Where the lines below hold images, skip those and copy every word exactly.

DATASET EXTRACT:

────────────────────────────────────────

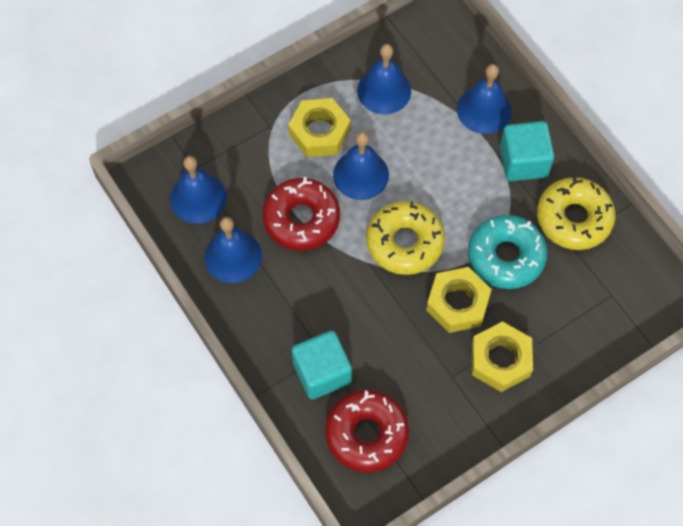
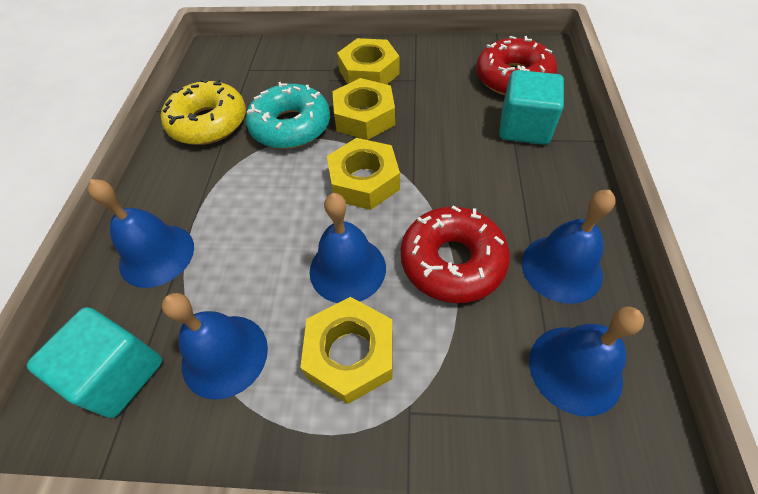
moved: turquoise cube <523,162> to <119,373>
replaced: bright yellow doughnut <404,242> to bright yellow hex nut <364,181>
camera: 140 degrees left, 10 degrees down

────────────────────────────────────────

WRITTEN SOLUTION:
moved: turquoise cube <523,162> to <119,373>
replaced: bright yellow doughnut <404,242> to bright yellow hex nut <364,181>
camera: 140 degrees left, 10 degrees down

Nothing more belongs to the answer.